◆ Working data
━━━━━━━━━━━━━━━━━━━━━━━━━━━━━━

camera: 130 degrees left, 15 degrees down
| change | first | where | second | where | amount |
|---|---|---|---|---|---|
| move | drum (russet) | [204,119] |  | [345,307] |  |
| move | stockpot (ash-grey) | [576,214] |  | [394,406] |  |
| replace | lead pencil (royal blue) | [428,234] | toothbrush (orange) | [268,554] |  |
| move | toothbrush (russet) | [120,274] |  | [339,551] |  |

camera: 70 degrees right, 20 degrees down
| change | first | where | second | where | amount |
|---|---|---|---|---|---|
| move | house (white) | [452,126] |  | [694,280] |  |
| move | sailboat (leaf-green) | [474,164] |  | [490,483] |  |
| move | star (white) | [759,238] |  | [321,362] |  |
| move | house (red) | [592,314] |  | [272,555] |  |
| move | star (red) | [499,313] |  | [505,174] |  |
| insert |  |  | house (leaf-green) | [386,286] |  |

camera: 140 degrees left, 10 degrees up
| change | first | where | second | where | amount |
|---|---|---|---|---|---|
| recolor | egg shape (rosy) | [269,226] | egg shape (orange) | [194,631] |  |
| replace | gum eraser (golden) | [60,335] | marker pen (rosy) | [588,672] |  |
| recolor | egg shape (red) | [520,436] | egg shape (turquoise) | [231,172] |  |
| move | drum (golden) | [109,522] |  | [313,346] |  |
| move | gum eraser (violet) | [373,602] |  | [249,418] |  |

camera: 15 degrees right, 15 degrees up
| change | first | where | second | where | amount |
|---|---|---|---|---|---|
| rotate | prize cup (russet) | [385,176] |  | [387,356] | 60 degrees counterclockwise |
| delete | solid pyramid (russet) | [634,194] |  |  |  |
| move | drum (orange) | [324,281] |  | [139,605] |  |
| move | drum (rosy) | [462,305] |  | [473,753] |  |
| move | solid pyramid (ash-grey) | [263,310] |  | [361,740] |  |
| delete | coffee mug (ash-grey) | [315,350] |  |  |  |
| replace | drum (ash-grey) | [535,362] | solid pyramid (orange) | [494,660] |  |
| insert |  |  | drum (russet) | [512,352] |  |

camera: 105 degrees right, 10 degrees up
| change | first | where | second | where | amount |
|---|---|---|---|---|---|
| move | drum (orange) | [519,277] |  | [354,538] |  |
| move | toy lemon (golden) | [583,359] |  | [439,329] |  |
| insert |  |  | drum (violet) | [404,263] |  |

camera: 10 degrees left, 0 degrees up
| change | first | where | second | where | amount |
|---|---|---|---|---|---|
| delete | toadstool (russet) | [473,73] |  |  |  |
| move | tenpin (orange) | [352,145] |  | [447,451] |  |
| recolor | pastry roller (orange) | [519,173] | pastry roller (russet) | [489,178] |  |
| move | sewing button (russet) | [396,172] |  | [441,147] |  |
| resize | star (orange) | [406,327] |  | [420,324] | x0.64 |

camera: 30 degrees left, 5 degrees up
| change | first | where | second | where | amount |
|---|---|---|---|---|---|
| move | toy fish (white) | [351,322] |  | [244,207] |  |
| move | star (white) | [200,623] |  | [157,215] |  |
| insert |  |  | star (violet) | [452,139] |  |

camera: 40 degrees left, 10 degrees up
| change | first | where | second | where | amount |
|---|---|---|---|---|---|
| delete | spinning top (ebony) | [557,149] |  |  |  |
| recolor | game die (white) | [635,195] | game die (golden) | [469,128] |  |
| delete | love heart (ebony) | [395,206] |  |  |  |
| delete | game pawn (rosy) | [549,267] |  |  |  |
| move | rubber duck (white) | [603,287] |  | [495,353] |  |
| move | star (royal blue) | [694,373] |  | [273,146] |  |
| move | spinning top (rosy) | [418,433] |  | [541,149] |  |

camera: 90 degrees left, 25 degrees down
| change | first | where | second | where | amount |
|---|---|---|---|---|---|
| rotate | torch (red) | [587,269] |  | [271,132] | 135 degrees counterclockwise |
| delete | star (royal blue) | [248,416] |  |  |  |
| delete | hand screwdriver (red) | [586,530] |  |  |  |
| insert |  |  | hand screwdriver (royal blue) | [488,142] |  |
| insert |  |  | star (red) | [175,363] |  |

━━━━━━━━━━━━━━━━━━━━━━━━━━━━━━

◆ Goal of the exercise
Return each line of the material above in which the string "violet" appears.

◆ Response for this exercise
| move | gum eraser (violet) | [373,602] |  | [249,418] |  |
| insert |  |  | drum (violet) | [404,263] |  |
| insert |  |  | star (violet) | [452,139] |  |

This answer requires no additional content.